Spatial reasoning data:
┄┄┄┄┄┄

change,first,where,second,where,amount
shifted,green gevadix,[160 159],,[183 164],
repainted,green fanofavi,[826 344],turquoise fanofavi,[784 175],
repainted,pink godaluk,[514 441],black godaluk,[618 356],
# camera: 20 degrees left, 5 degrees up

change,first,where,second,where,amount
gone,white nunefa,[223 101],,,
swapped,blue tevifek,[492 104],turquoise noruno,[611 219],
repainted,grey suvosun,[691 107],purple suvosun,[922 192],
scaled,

┄┄┄┄┄┄

Could you copy each line above word for word?

- **Exercise output**:
change,first,where,second,where,amount
shifted,green gevadix,[160 159],,[183 164],
repainted,green fanofavi,[826 344],turquoise fanofavi,[784 175],
repainted,pink godaluk,[514 441],black godaluk,[618 356],
# camera: 20 degrees left, 5 degrees up

change,first,where,second,where,amount
gone,white nunefa,[223 101],,,
swapped,blue tevifek,[492 104],turquoise noruno,[611 219],
repainted,grey suvosun,[691 107],purple suvosun,[922 192],
scaled,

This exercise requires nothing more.